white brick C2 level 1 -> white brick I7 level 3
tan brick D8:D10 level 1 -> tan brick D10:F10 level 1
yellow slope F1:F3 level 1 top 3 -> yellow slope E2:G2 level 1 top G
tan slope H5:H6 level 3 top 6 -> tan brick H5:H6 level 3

*WHAT THIS TASK INVOLVES*:
Look through the listing above. Pick out each line with "slope" and copy it.

*TASK ANSWER*:
yellow slope F1:F3 level 1 top 3 -> yellow slope E2:G2 level 1 top G
tan slope H5:H6 level 3 top 6 -> tan brick H5:H6 level 3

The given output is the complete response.